[[ Exercise materials, beginning ]]
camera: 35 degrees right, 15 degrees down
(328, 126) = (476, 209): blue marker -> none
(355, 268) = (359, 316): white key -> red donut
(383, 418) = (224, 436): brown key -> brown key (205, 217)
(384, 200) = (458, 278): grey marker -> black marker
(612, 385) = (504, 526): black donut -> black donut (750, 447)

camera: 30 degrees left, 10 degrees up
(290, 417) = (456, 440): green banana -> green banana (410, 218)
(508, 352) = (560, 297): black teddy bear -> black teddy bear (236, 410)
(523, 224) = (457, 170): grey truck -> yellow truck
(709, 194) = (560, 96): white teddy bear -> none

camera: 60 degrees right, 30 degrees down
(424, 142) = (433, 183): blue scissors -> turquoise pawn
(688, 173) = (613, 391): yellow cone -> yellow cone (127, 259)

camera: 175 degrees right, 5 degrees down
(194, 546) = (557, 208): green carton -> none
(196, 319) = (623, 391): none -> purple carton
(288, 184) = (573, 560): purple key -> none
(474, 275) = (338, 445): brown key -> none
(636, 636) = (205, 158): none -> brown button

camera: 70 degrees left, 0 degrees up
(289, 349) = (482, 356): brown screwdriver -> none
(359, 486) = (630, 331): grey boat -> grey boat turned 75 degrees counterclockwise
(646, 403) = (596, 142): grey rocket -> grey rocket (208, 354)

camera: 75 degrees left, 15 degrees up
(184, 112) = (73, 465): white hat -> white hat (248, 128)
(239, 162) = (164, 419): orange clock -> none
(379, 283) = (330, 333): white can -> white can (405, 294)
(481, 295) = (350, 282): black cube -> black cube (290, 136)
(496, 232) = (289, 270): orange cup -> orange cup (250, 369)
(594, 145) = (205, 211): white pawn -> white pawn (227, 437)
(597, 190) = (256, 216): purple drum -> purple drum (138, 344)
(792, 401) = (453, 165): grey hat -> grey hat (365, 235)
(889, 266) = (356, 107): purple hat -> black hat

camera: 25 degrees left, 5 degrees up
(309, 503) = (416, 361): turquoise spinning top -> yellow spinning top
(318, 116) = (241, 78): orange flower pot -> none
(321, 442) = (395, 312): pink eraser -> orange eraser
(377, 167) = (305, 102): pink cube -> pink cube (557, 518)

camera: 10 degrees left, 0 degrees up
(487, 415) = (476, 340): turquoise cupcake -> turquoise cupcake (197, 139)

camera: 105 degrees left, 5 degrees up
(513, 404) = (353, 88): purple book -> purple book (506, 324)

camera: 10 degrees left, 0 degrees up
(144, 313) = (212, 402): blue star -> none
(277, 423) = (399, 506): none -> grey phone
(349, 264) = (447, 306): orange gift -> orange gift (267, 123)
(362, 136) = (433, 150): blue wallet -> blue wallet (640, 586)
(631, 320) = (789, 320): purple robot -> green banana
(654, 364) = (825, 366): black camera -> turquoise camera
[[ Exercise materials, end ]]
Return only the exact lines from the opening of the records through the line that contains "(612, 385) = (504, 526): black", both included.

camera: 35 degrees right, 15 degrees down
(328, 126) = (476, 209): blue marker -> none
(355, 268) = (359, 316): white key -> red donut
(383, 418) = (224, 436): brown key -> brown key (205, 217)
(384, 200) = (458, 278): grey marker -> black marker
(612, 385) = (504, 526): black donut -> black donut (750, 447)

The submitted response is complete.